» **Problem**
Your answer must match, word for word, the lines from the one holding "LCD3 pin SCL: A2 -> A6" through the final line below, with pictures excluded.

>>>

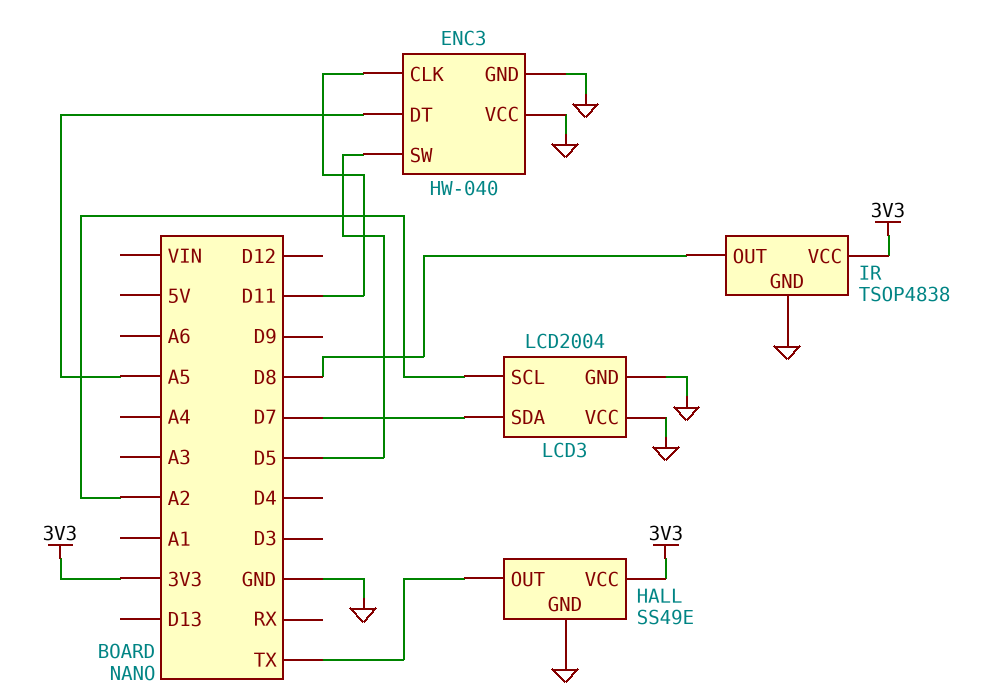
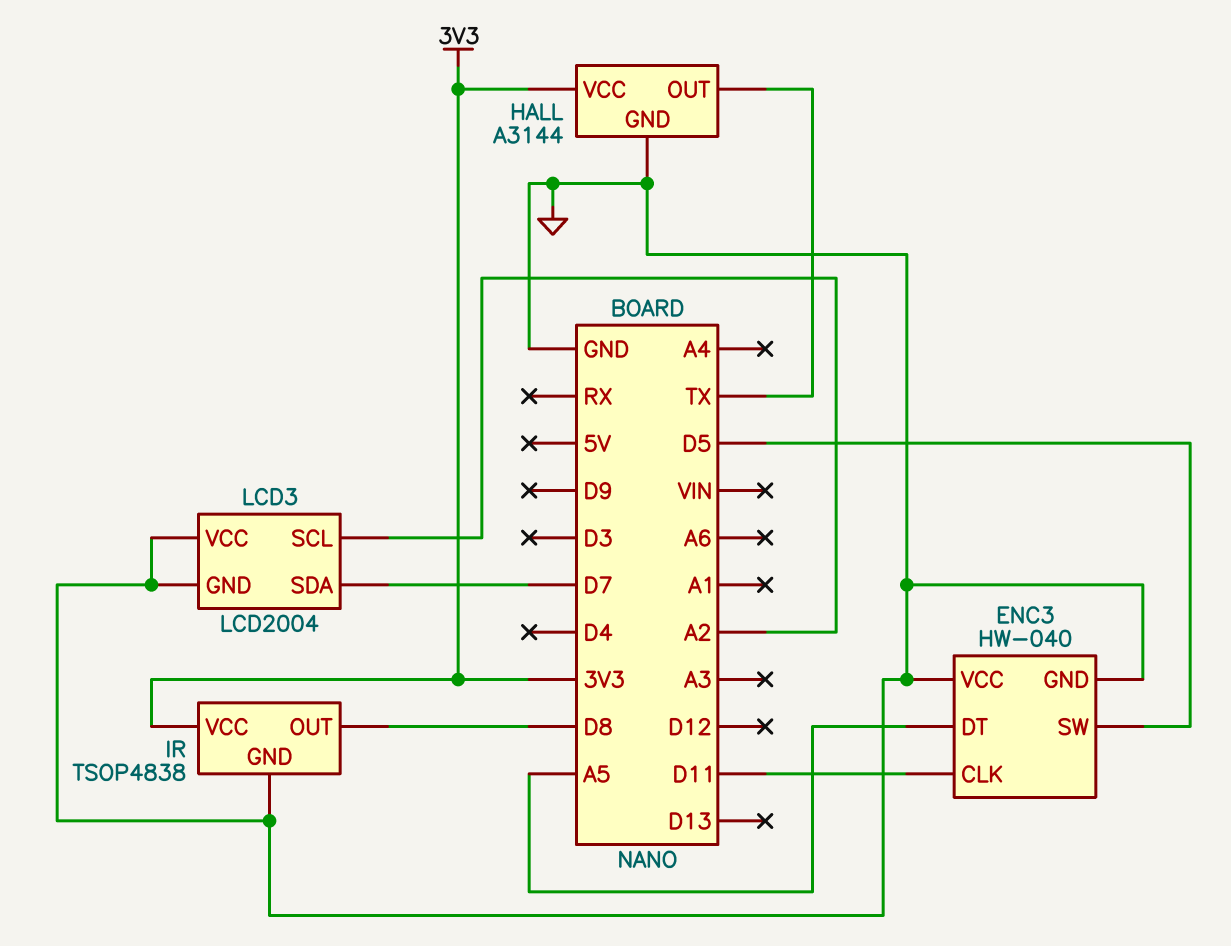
HALL: SS49E -> A3144

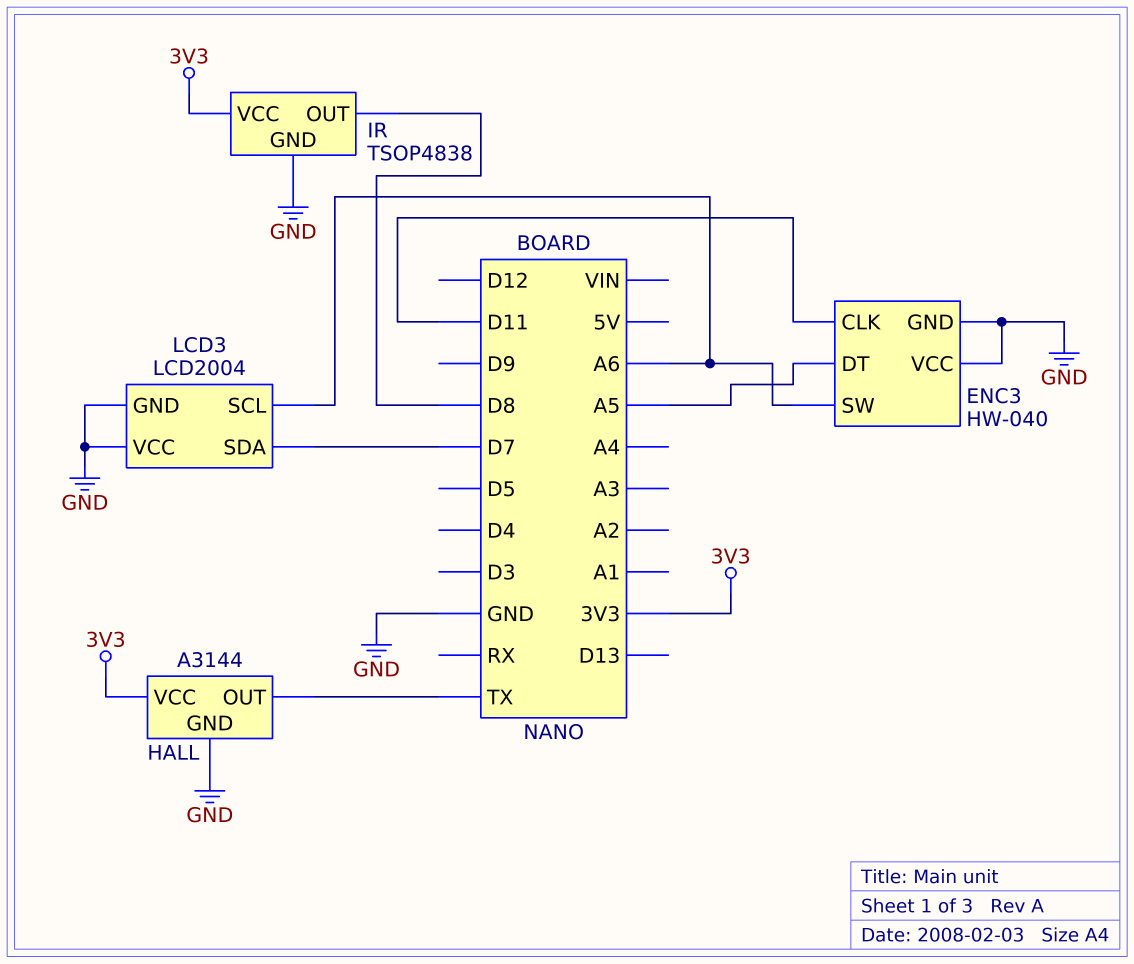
ENC3 pin SW: D5 -> A6
LCD3 pin SCL: A2 -> A6

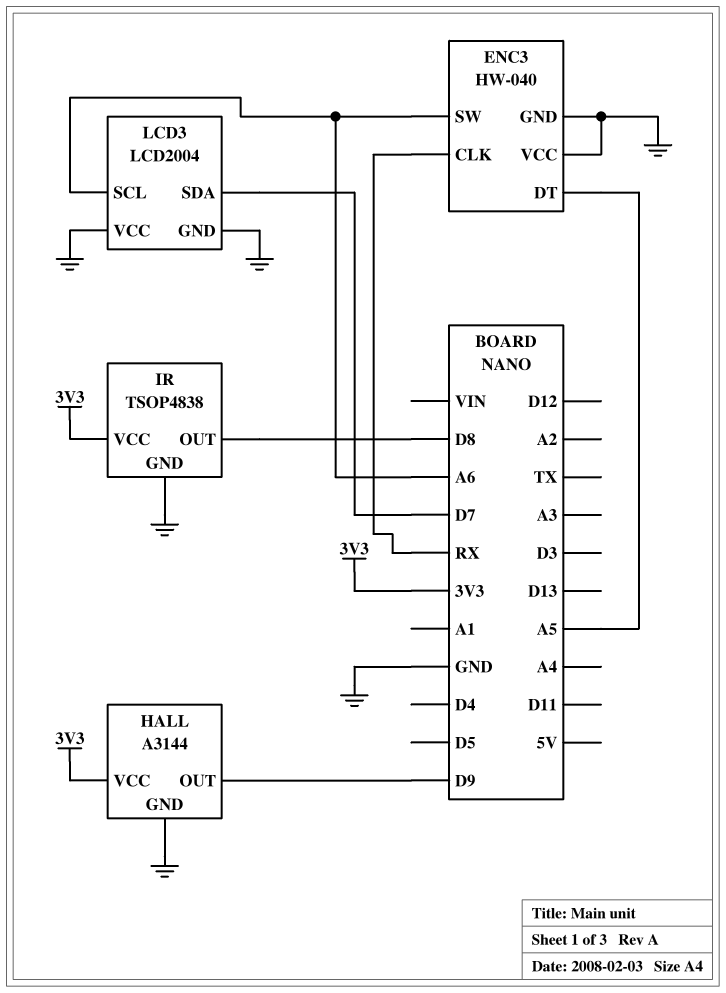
ENC3 pin CLK: D11 -> RX
HALL pin OUT: TX -> D9

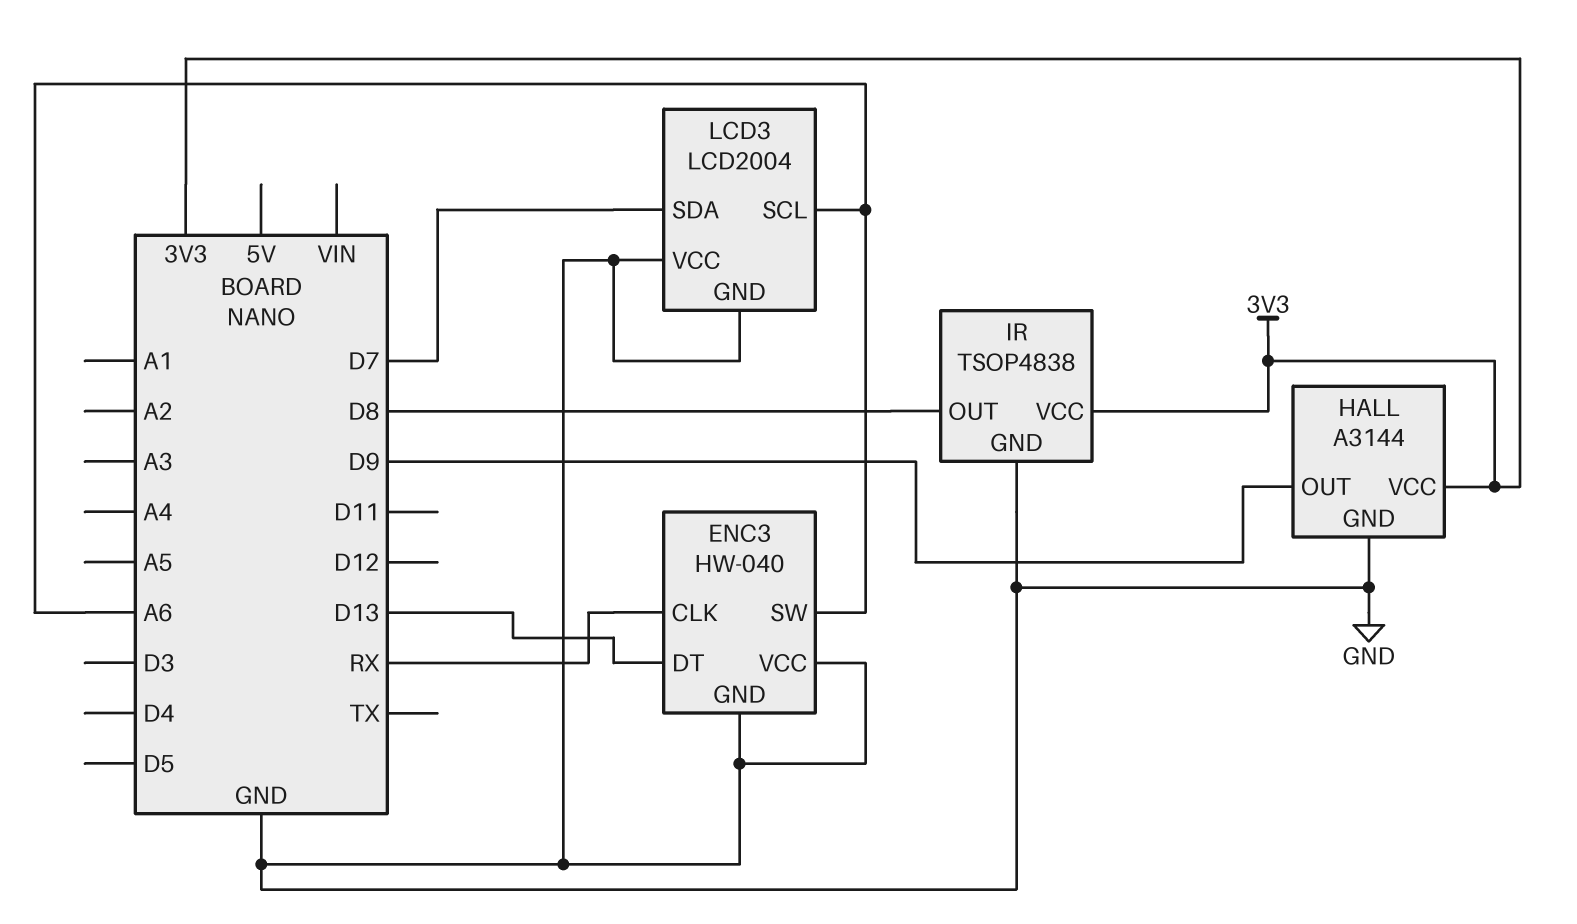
ENC3 pin DT: A5 -> D13

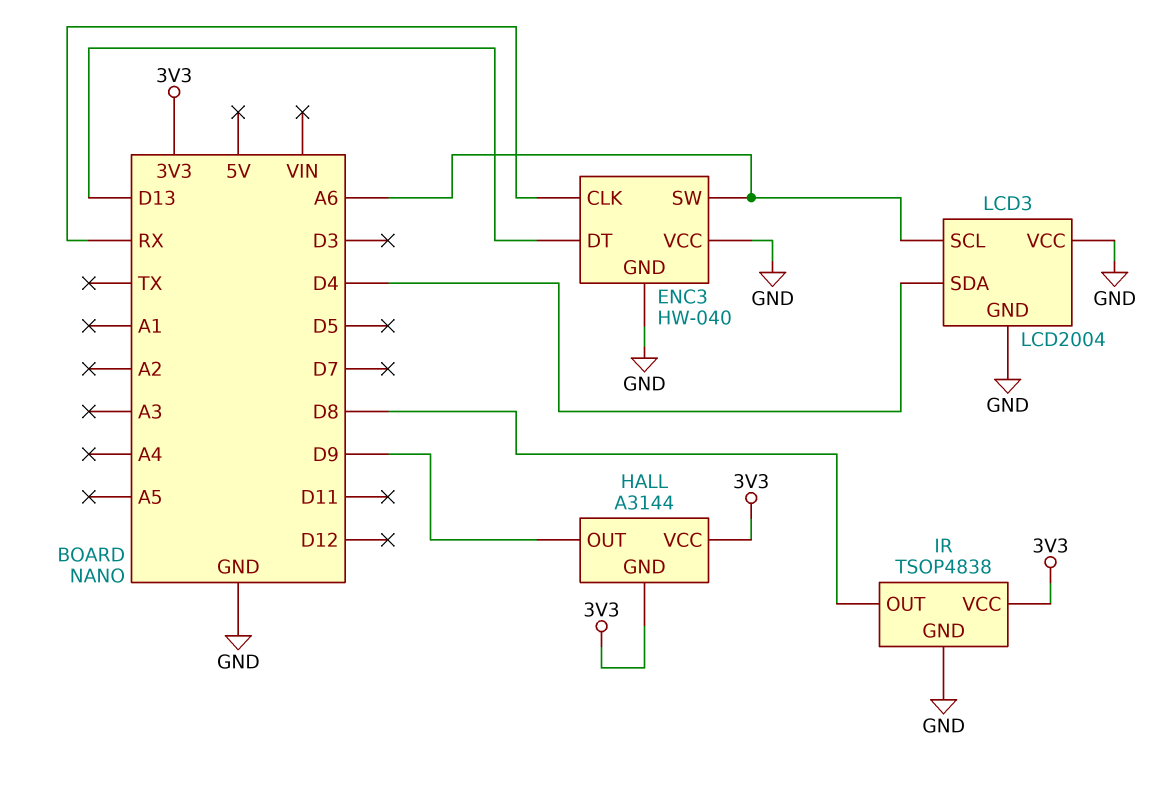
HALL pin GND: GND -> 3V3
LCD3 pin SDA: D7 -> D4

<<<

» **The answer**
LCD3 pin SCL: A2 -> A6

ENC3 pin CLK: D11 -> RX
HALL pin OUT: TX -> D9

ENC3 pin DT: A5 -> D13

HALL pin GND: GND -> 3V3
LCD3 pin SDA: D7 -> D4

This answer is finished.